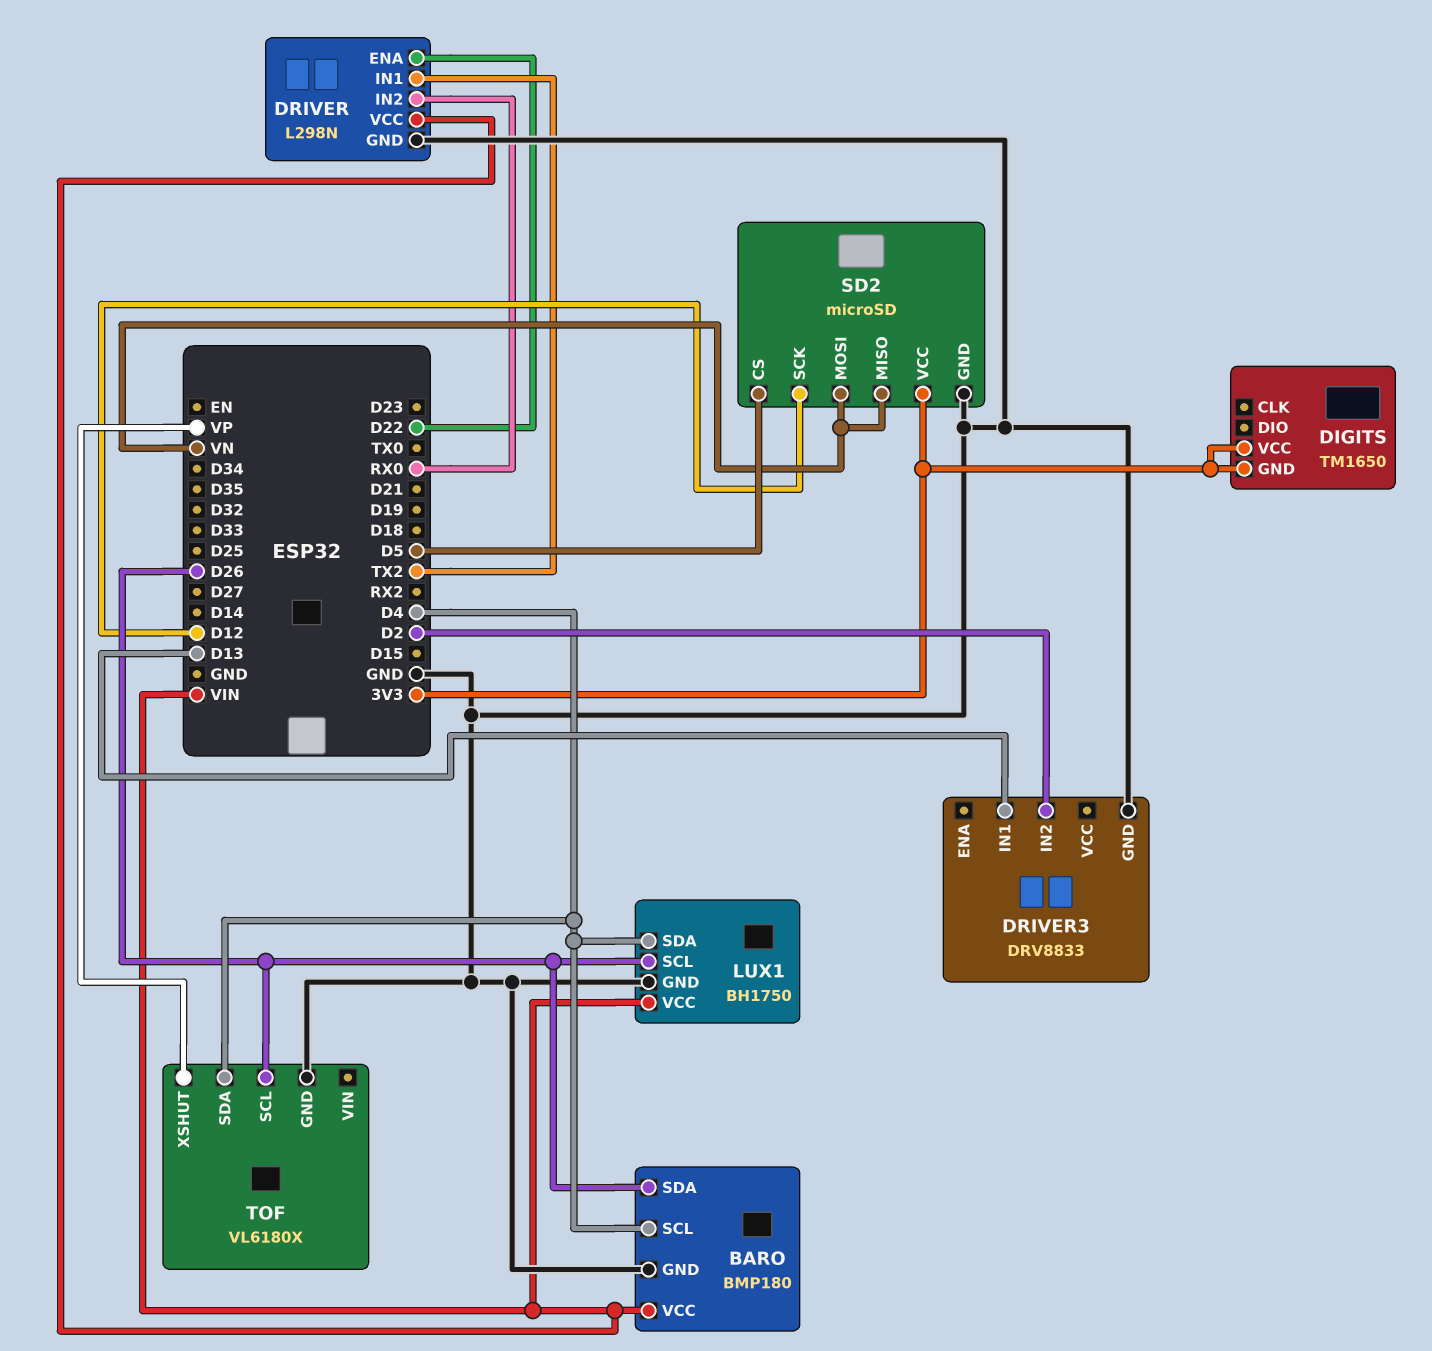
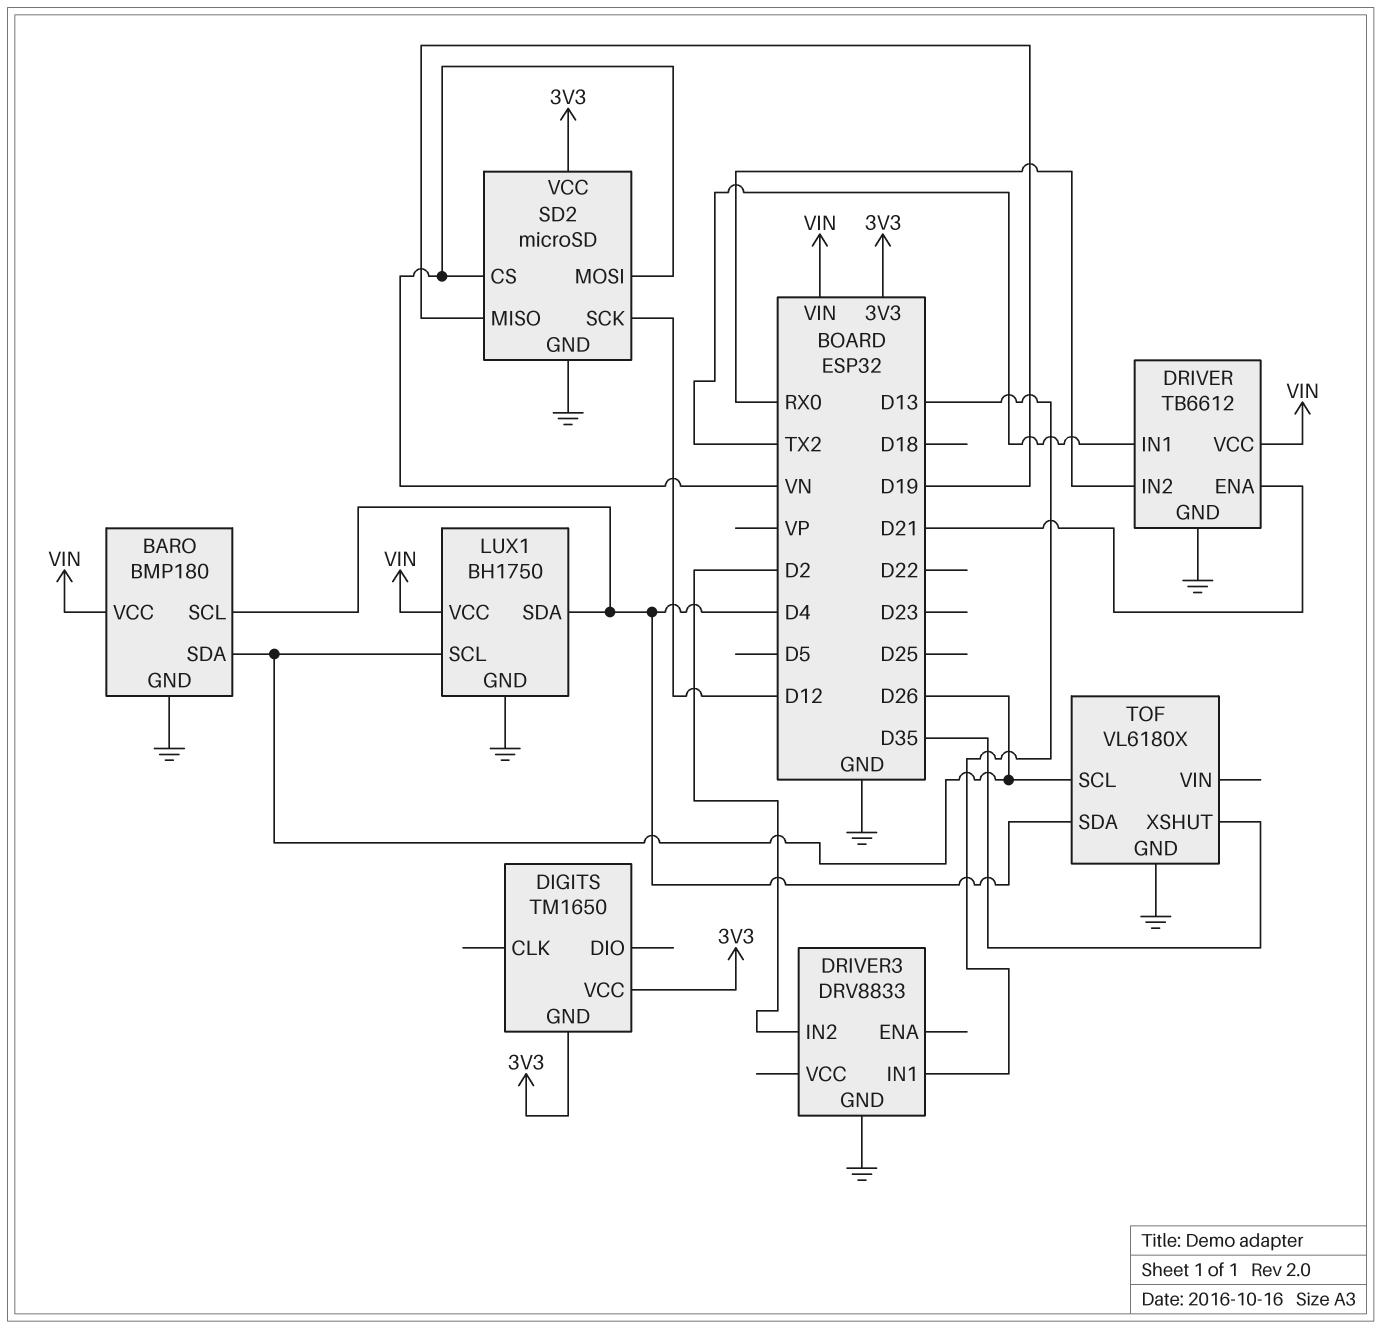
DRIVER: L298N -> TB6612
DRIVER pin ENA: D22 -> D21
SD2 pin CS: D5 -> VN
SD2 pin MISO: VN -> D19
TOF pin XSHUT: VP -> D35

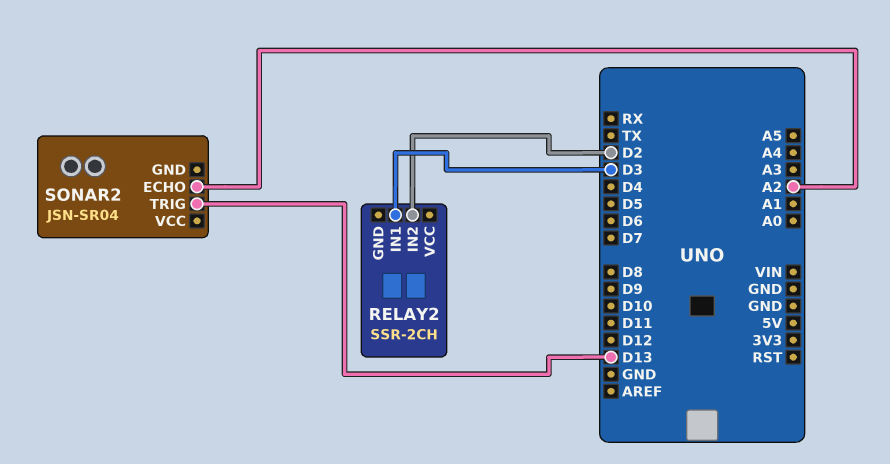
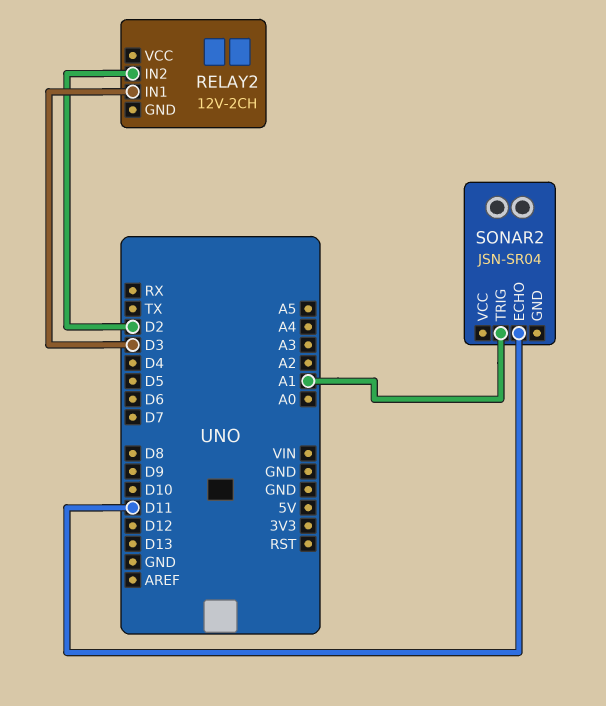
RELAY2: SSR-2CH -> 12V-2CH
SONAR2 pin ECHO: A2 -> D11
SONAR2 pin TRIG: D13 -> A1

-*-

■ **PROBLEM TO WORK ON**: From the line that contains "SD2 pin CS: D5 -> VN" to the final line of the entries, reproduce every line exactly, both ends included. Leave out all pictures.

■ **YOUR RESPONSE**:
SD2 pin CS: D5 -> VN
SD2 pin MISO: VN -> D19
TOF pin XSHUT: VP -> D35

RELAY2: SSR-2CH -> 12V-2CH
SONAR2 pin ECHO: A2 -> D11
SONAR2 pin TRIG: D13 -> A1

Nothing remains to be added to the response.